WHAT YOU WILL DO: Render the lines below as a numbered list, skipping blank lines and leaving out the pictures.

# # # #

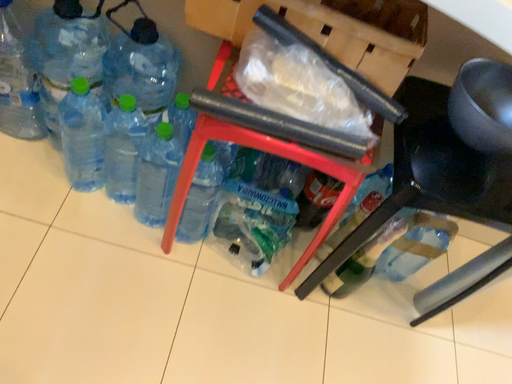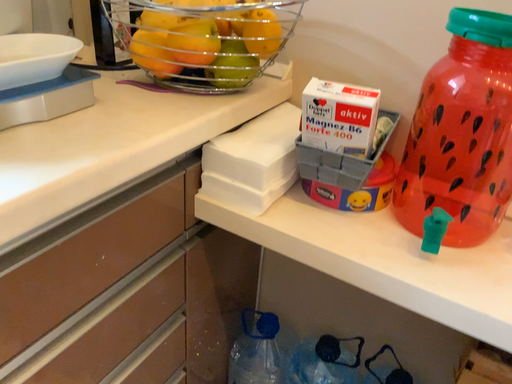
Question: Which way did the camera rotate in the video?

Choices:
 (A) rotated right
 (B) rotated left

Answer: (B)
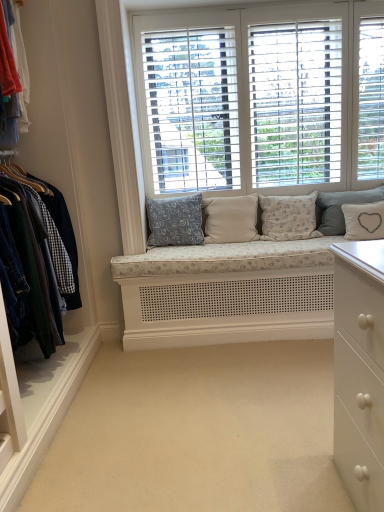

# # # #

TASK ANSWER:
1. Question: Which way did the camera rotate in the video?
2. Choices:
3.  (A) rotated right
4.  (B) rotated left
5. Answer: (B)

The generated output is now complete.